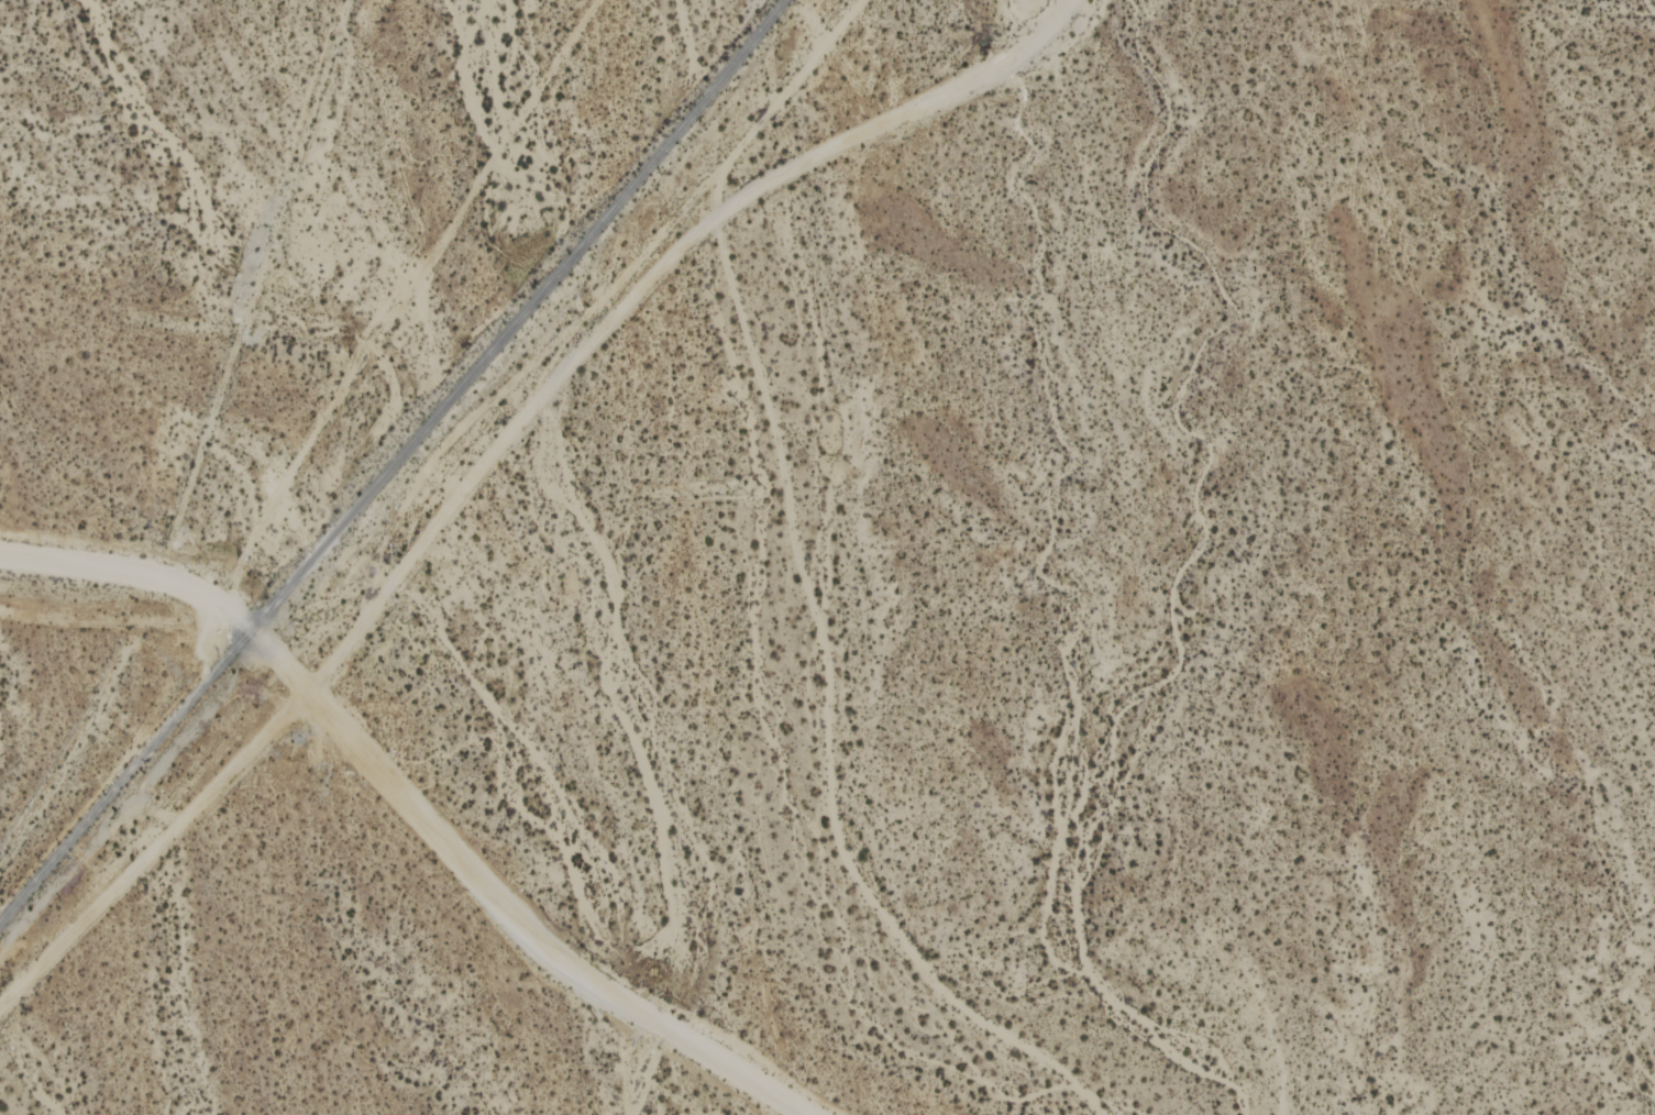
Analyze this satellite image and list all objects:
road: (897, 117)
road: (397, 298)
railway: (391, 461)
road: (114, 573)
road: (365, 617)
road: (486, 888)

---------------

▸ Directive
Without the images, write out each line of the data verbatim.

▸ Solution to the exercise
Analyze this satellite image and list all objects:
road: (897, 117)
road: (397, 298)
railway: (391, 461)
road: (114, 573)
road: (365, 617)
road: (486, 888)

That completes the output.